» REQUIREMENT
Of all the lines below, return only those starting with the line holding "C3: 47nF (+3V3, GND) -> 100nF (+3V3, GND)" and going on through the line holding "V1: 1.8V (plus +3V3, minus GND) -> none", exactly as written.

» SUPPLIED DATA
■ ■ ■

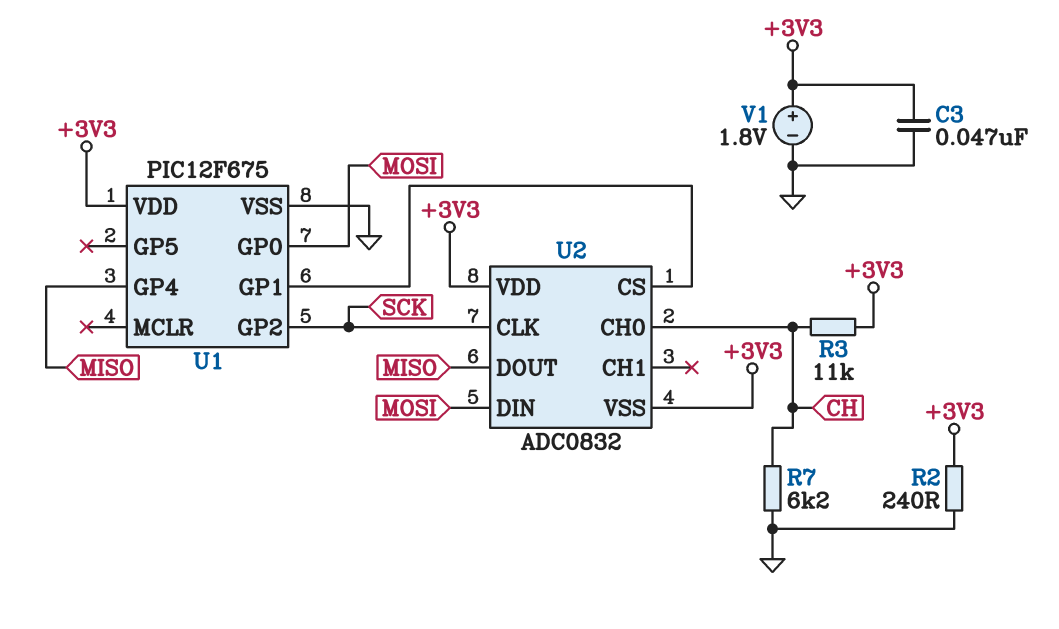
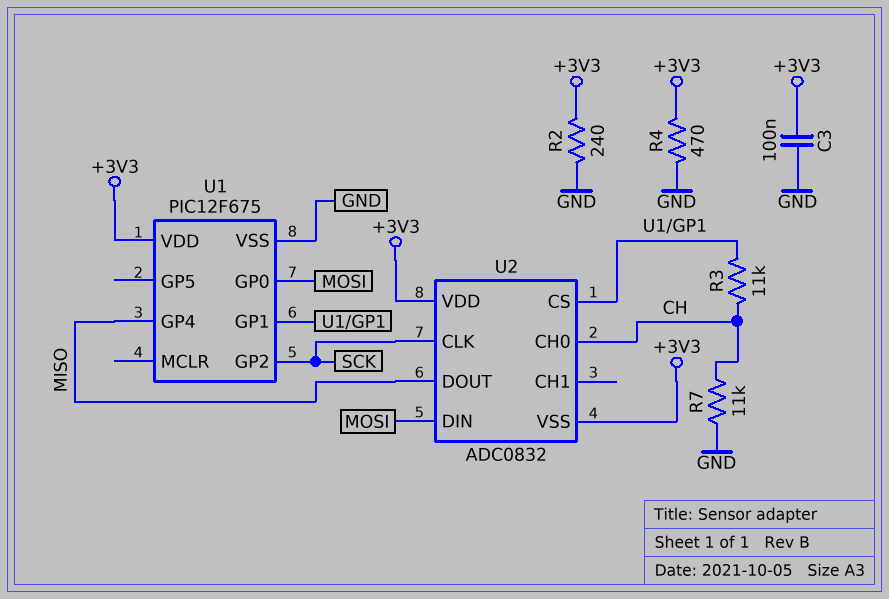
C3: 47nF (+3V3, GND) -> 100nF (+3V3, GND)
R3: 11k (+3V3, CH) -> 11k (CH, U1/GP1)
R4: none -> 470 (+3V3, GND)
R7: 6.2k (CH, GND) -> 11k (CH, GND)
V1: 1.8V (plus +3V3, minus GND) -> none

■ ■ ■

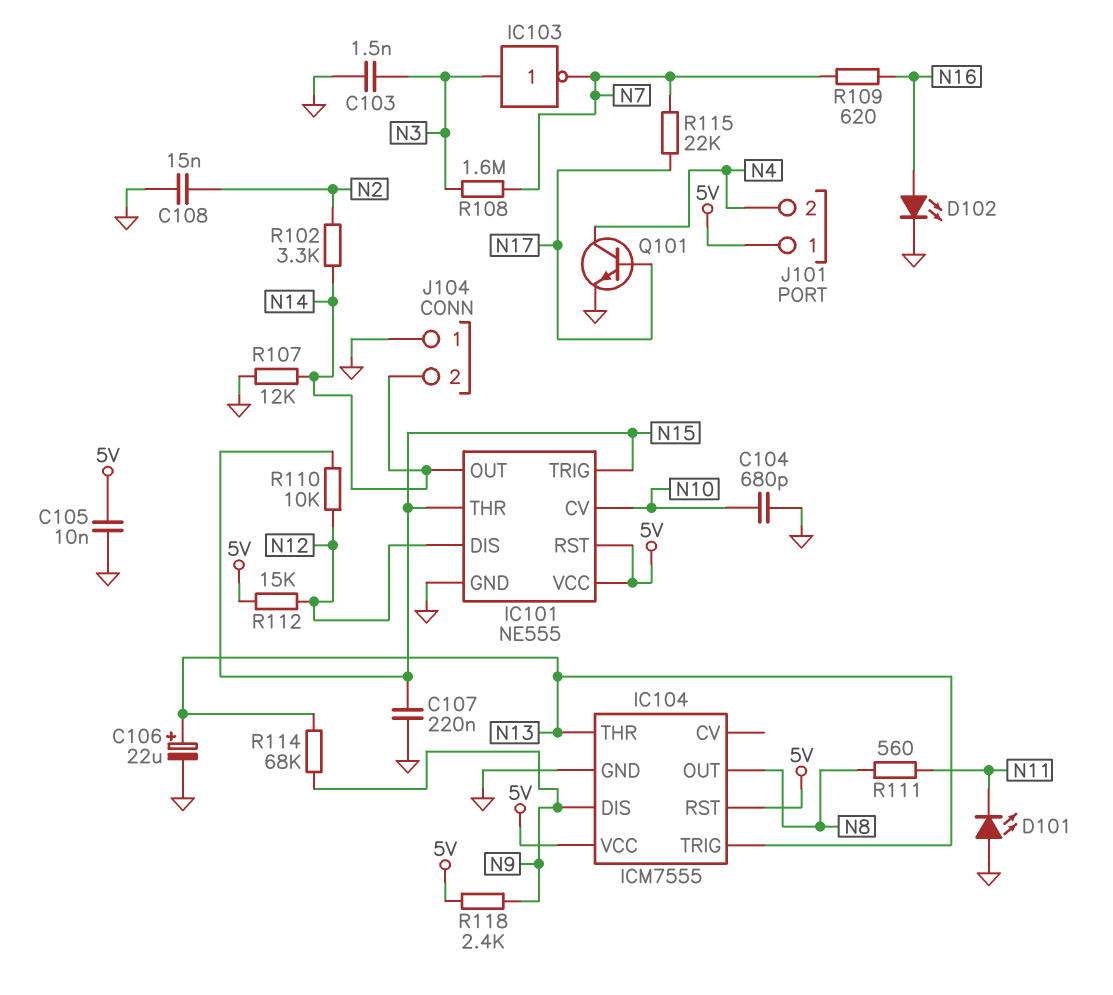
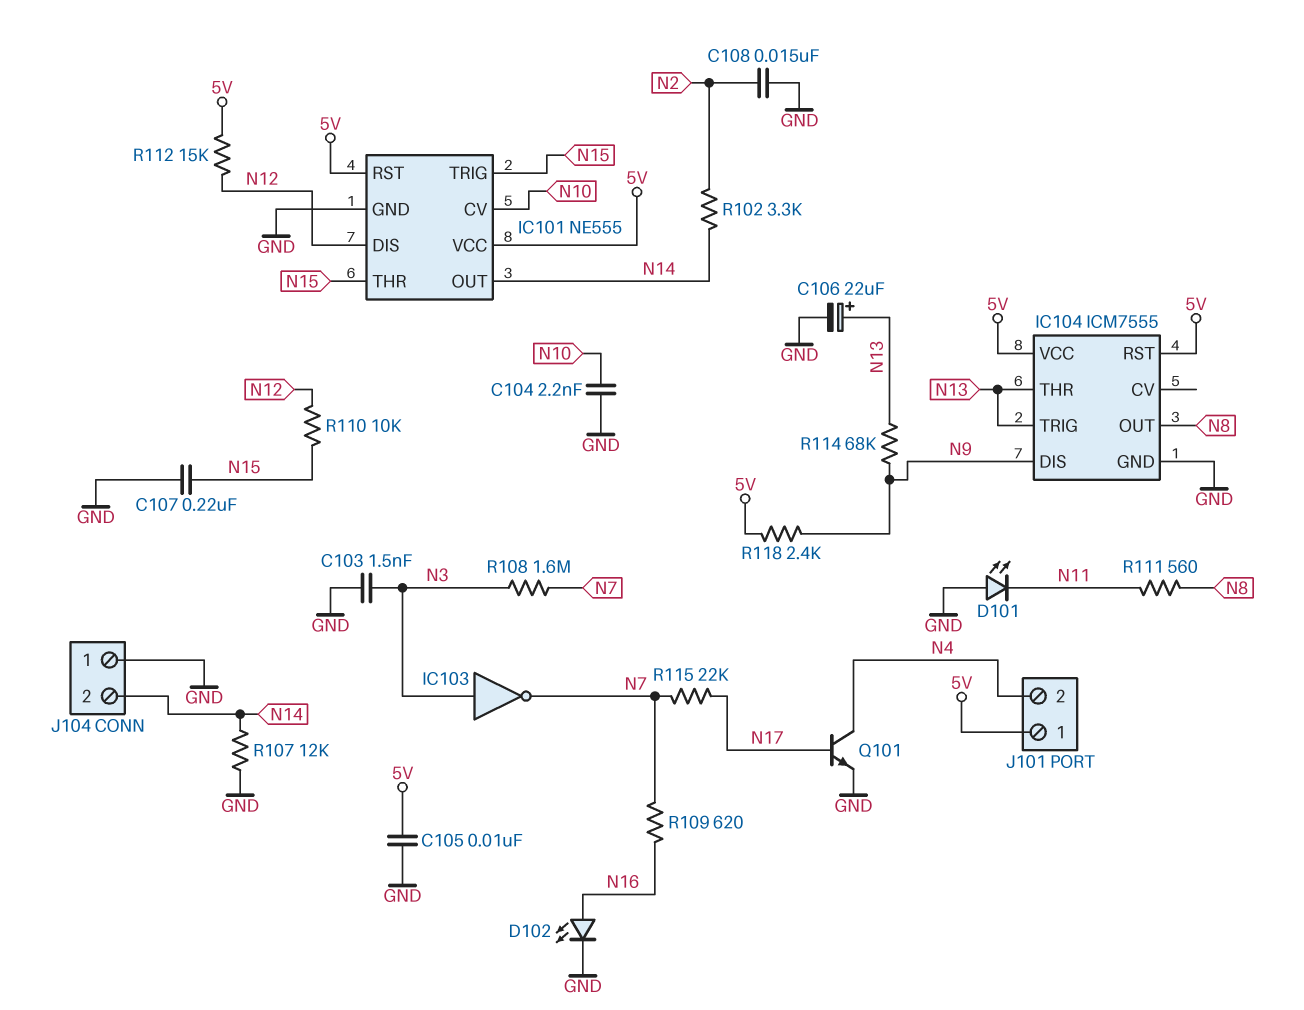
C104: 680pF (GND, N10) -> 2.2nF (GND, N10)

■ ■ ■

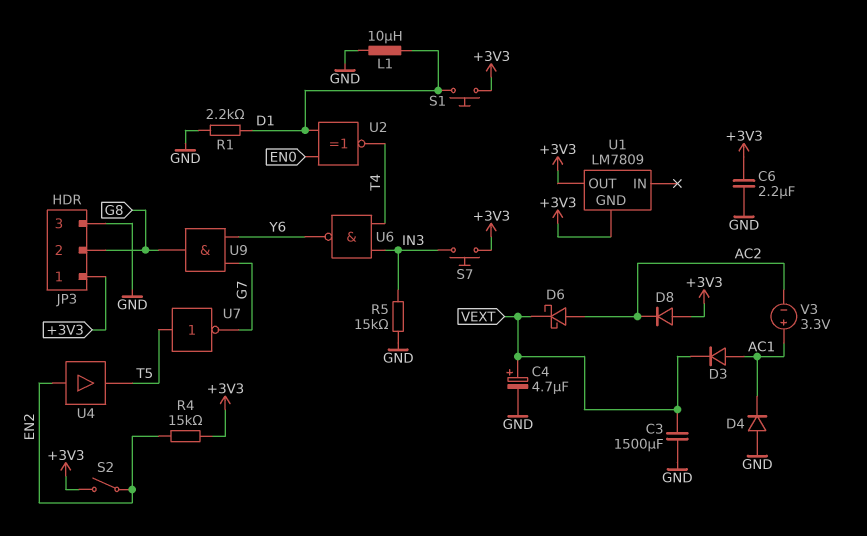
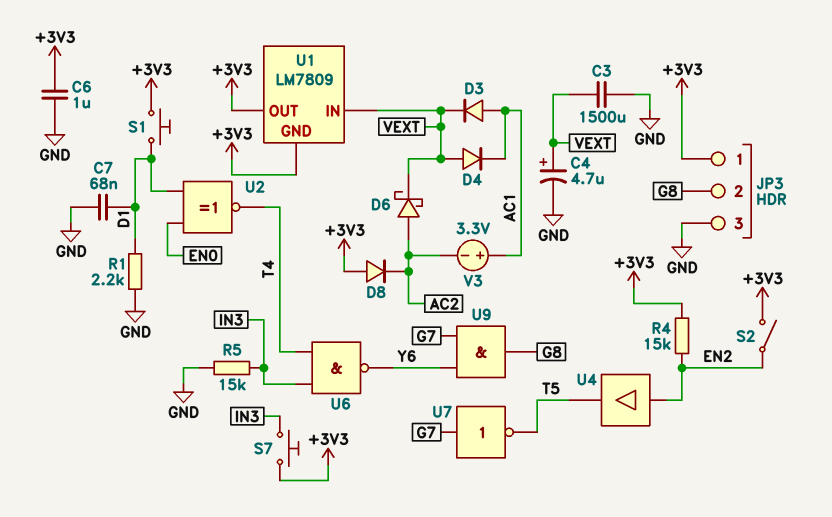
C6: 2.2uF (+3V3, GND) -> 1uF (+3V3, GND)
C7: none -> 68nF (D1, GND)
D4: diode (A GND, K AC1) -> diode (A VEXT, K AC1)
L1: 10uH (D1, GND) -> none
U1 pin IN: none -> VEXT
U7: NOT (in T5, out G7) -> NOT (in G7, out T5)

■ ■ ■

» SOLUTION TO THE EXERCISE
C3: 47nF (+3V3, GND) -> 100nF (+3V3, GND)
R3: 11k (+3V3, CH) -> 11k (CH, U1/GP1)
R4: none -> 470 (+3V3, GND)
R7: 6.2k (CH, GND) -> 11k (CH, GND)
V1: 1.8V (plus +3V3, minus GND) -> none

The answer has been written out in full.